### Records for this exercise

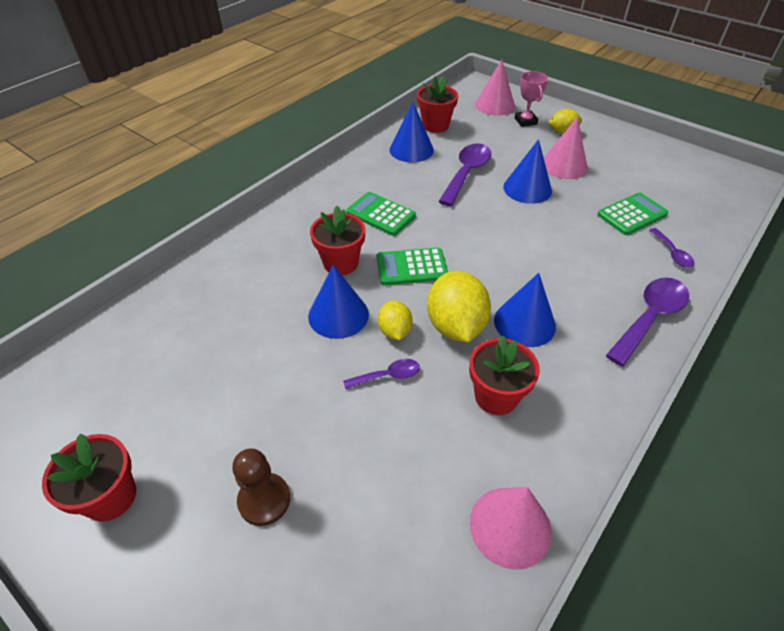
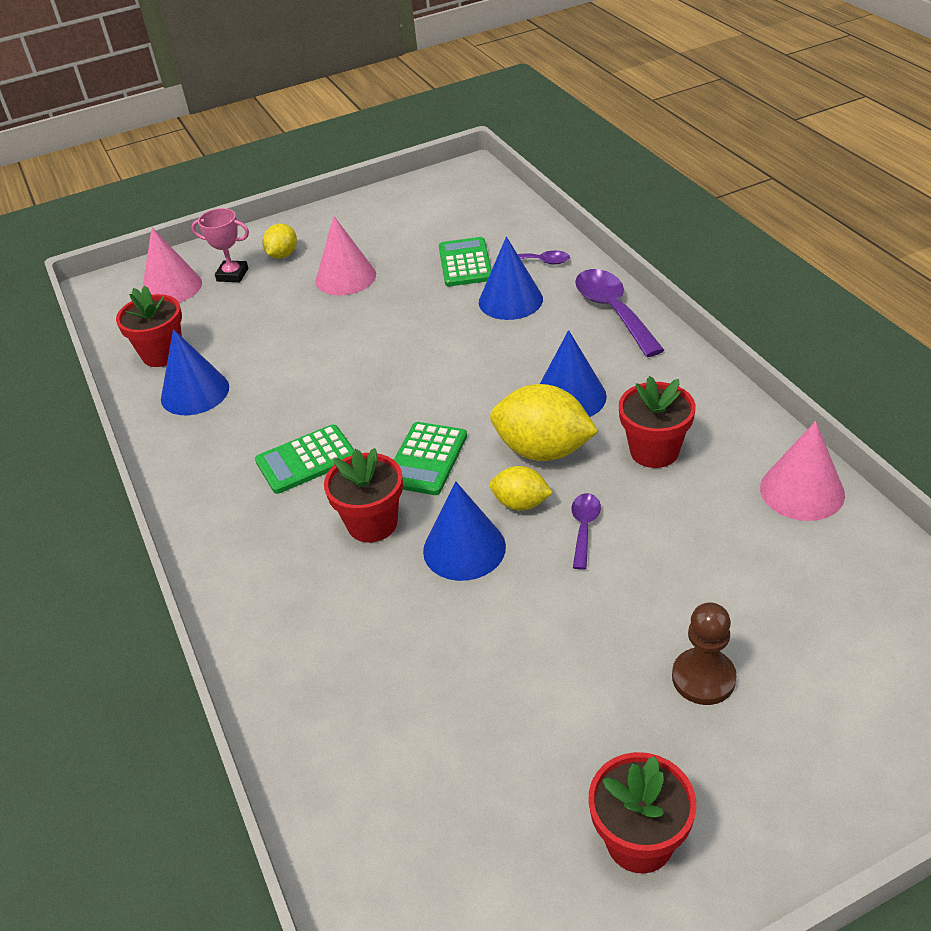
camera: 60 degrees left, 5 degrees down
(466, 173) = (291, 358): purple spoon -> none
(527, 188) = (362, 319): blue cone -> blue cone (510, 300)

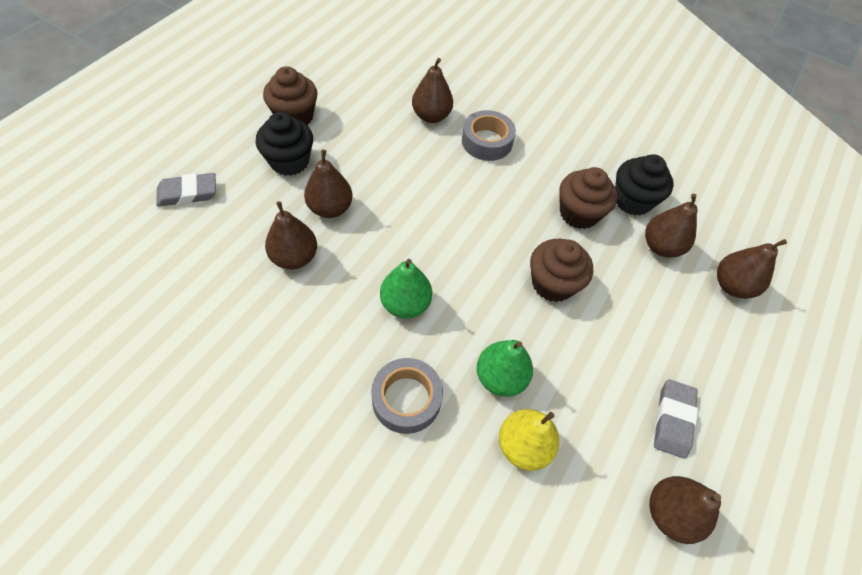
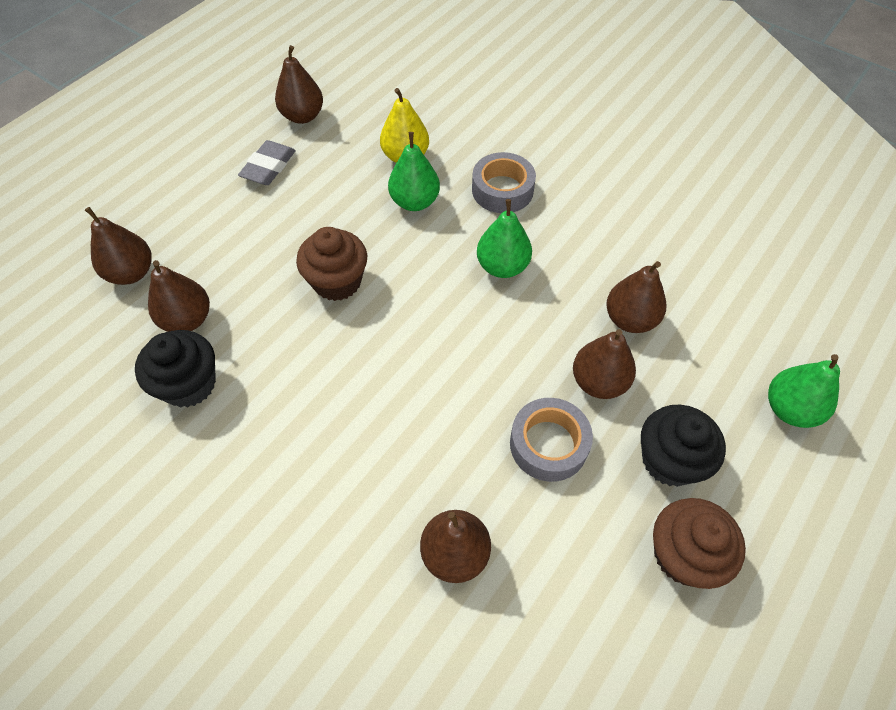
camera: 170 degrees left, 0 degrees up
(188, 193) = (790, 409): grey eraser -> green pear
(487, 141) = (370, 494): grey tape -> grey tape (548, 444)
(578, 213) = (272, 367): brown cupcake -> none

### Exercise goal
Leave the pictures out and reproduce exactly the lines from the top of the listing above through the line with "(188, 193) = (790, 409): grey".

### Solution for this exercise
camera: 60 degrees left, 5 degrees down
(466, 173) = (291, 358): purple spoon -> none
(527, 188) = (362, 319): blue cone -> blue cone (510, 300)

camera: 170 degrees left, 0 degrees up
(188, 193) = (790, 409): grey eraser -> green pear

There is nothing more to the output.